··· Material provided ···

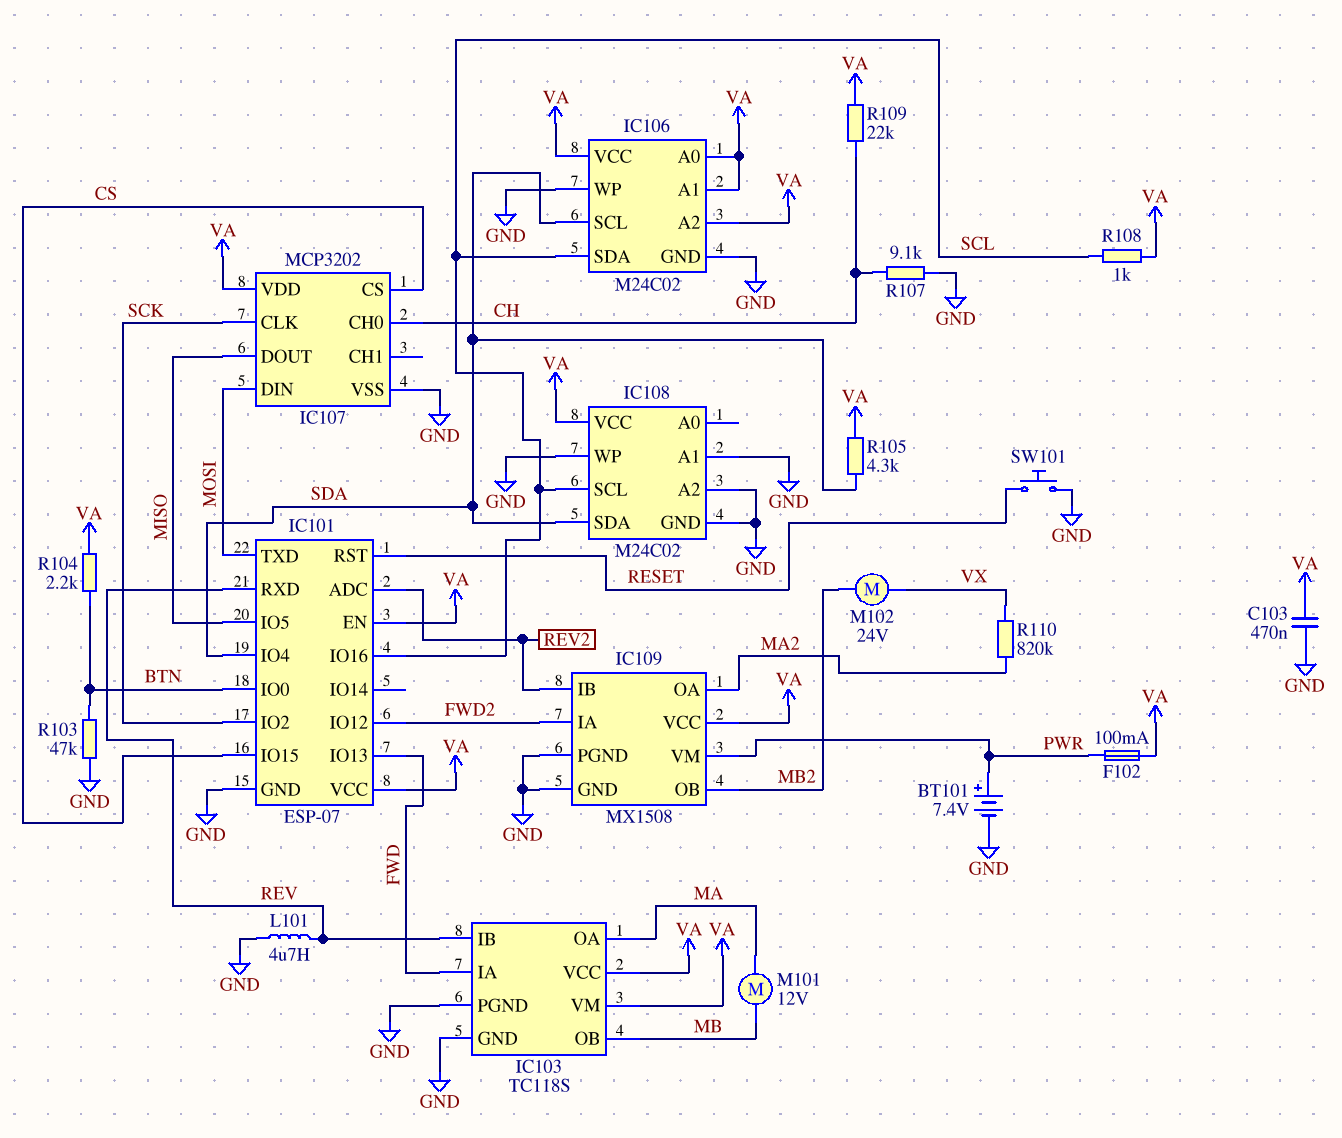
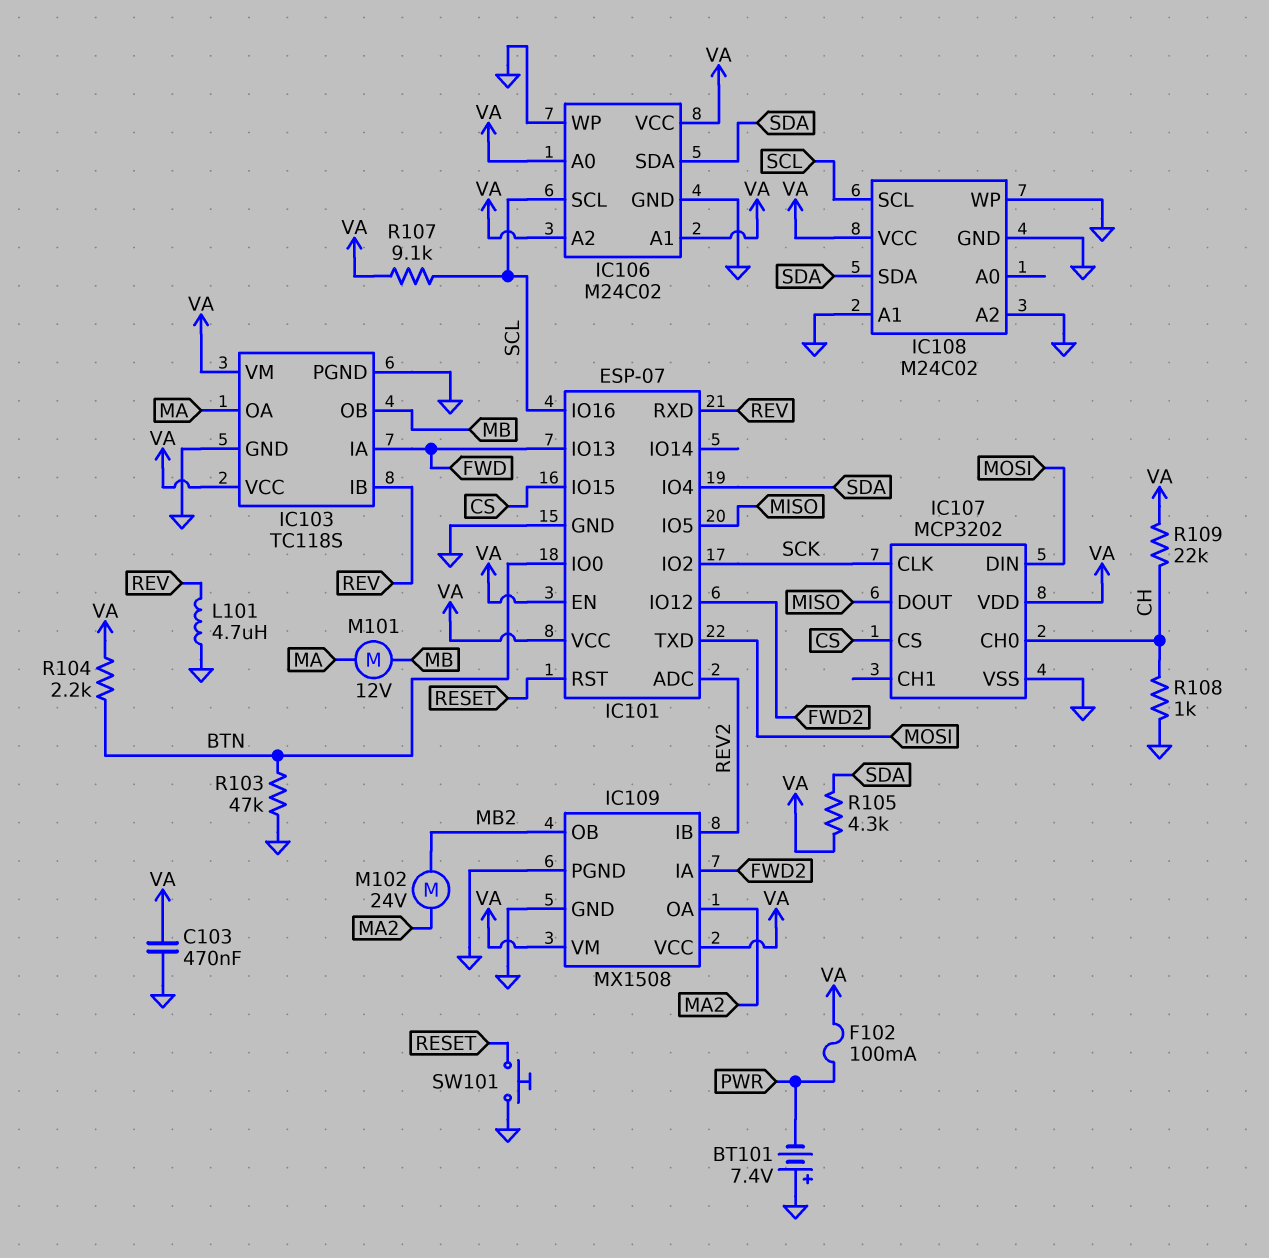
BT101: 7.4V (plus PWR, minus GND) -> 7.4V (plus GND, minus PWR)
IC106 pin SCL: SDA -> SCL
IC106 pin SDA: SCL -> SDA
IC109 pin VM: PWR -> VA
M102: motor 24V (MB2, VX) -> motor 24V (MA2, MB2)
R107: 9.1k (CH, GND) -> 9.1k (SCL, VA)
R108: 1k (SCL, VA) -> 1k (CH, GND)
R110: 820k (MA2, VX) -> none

···

**What you need to do**:
Carry over each record above character for character, with the pictures left out.

**Solution to this exercise**:
BT101: 7.4V (plus PWR, minus GND) -> 7.4V (plus GND, minus PWR)
IC106 pin SCL: SDA -> SCL
IC106 pin SDA: SCL -> SDA
IC109 pin VM: PWR -> VA
M102: motor 24V (MB2, VX) -> motor 24V (MA2, MB2)
R107: 9.1k (CH, GND) -> 9.1k (SCL, VA)
R108: 1k (SCL, VA) -> 1k (CH, GND)
R110: 820k (MA2, VX) -> none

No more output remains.